TASK DESCRIPTION: From the line below that contains "delete: golden solid" to the line that contains "camera: 25 degrees right, 0 degrees up", repeat every line exactly, both ends included, and nothing else.

RECORD EXCERPTS:
== == ==

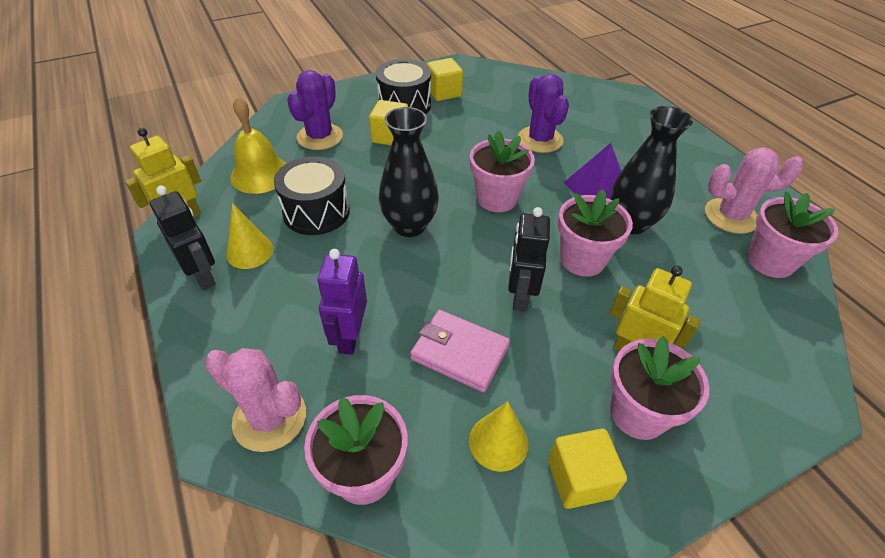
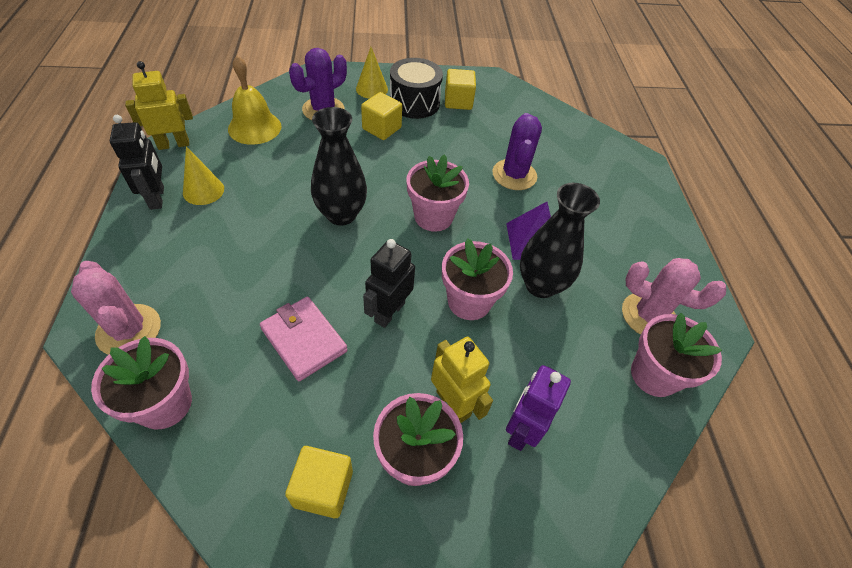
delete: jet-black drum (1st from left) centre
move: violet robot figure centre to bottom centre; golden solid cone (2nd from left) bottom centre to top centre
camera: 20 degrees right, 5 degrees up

== == ==

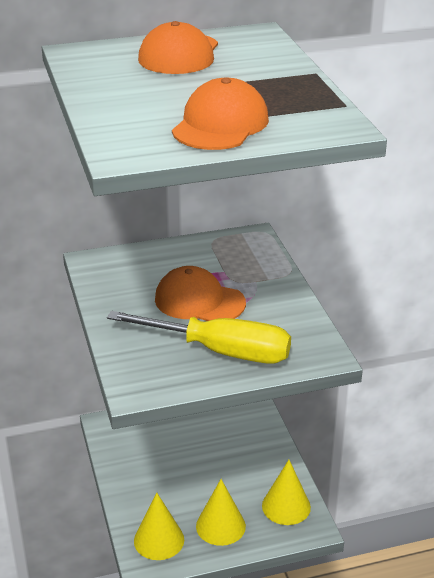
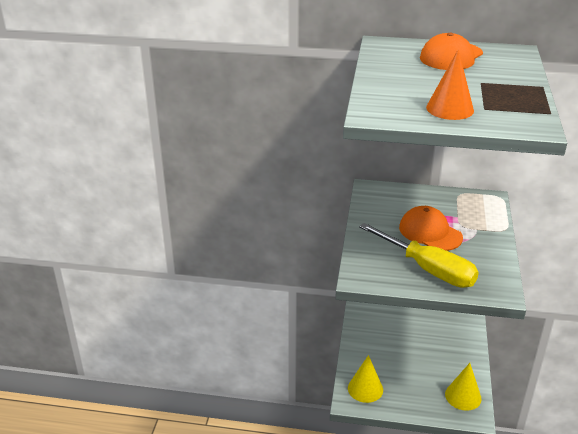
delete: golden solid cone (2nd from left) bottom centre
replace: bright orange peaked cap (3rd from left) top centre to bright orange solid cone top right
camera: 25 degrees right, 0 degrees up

== == ==

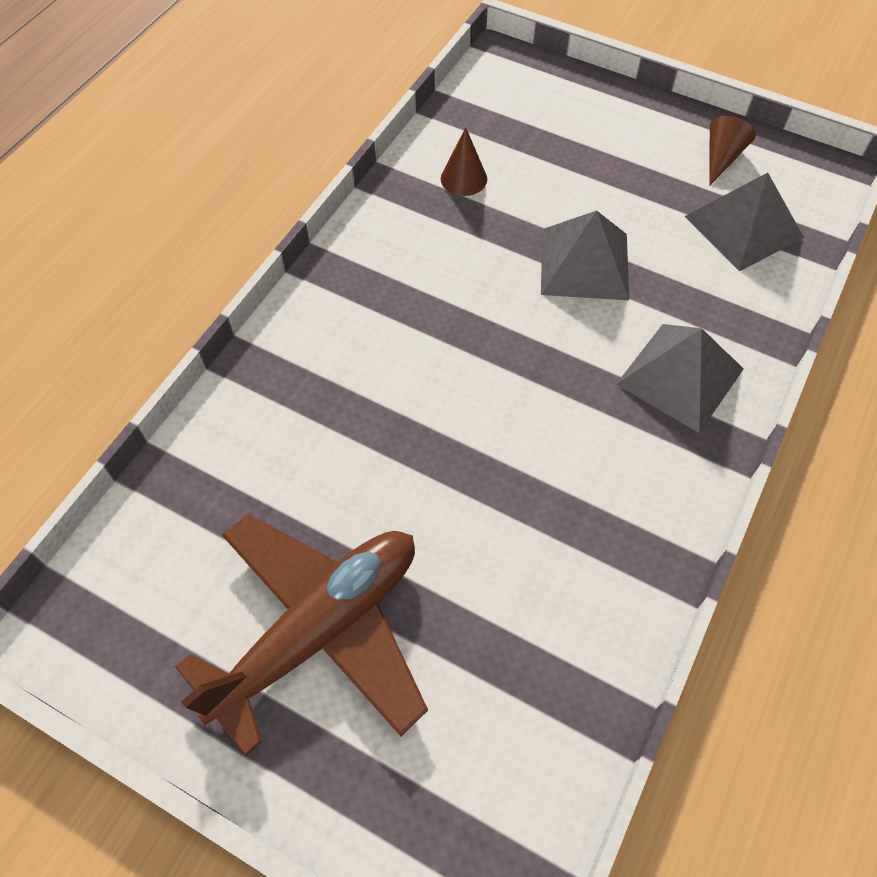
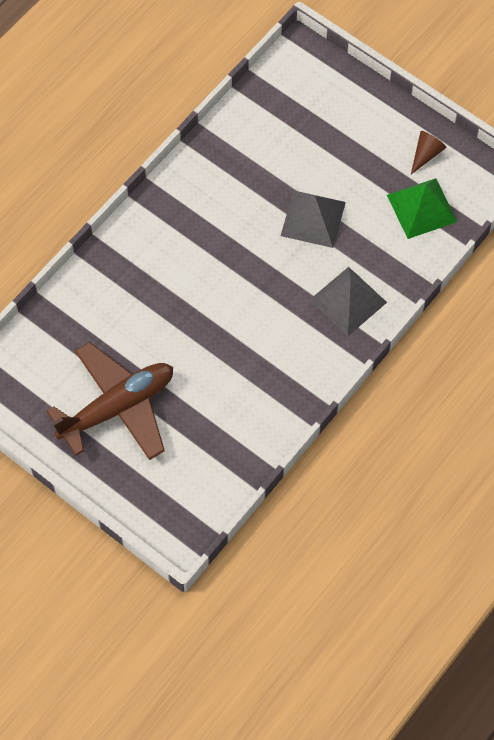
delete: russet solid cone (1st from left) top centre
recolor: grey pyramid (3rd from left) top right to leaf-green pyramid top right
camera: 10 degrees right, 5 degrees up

== == ==

REPLY TO THE TASK:
delete: golden solid cone (2nd from left) bottom centre
replace: bright orange peaked cap (3rd from left) top centre to bright orange solid cone top right
camera: 25 degrees right, 0 degrees up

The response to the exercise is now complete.